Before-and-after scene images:
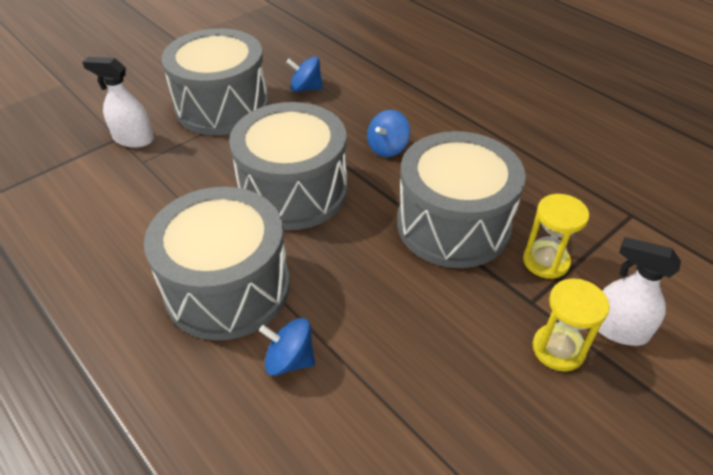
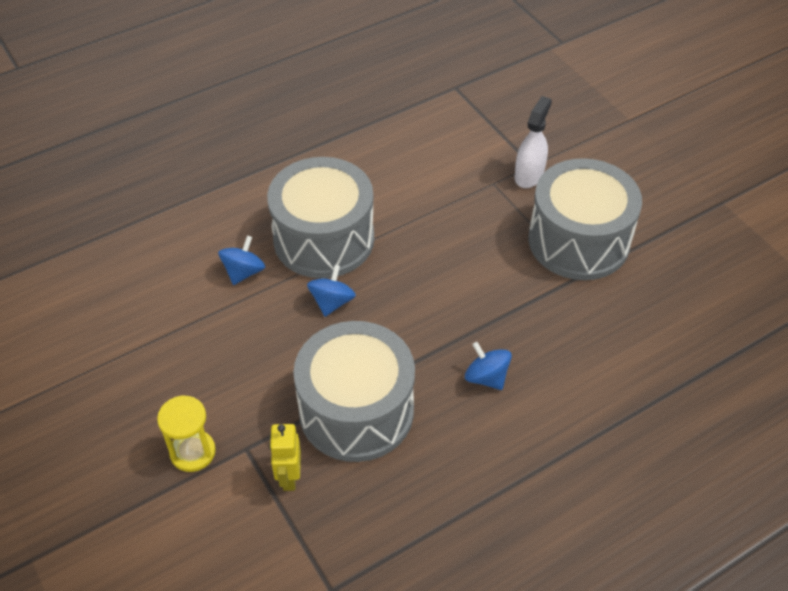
camera: 100 degrees right, 5 degrees up
(293, 191) = (431, 290): grey drum -> none
(306, 88) = (610, 316): blue spinning top -> blue spinning top (332, 302)
(546, 261) = (289, 477): yellow hourglass -> yellow robot
(618, 329) = (196, 508): white spray bottle -> none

- To do -
Note every line above where the string "none" shows up, and copy those lines.

- Your response -
(293, 191) = (431, 290): grey drum -> none
(618, 329) = (196, 508): white spray bottle -> none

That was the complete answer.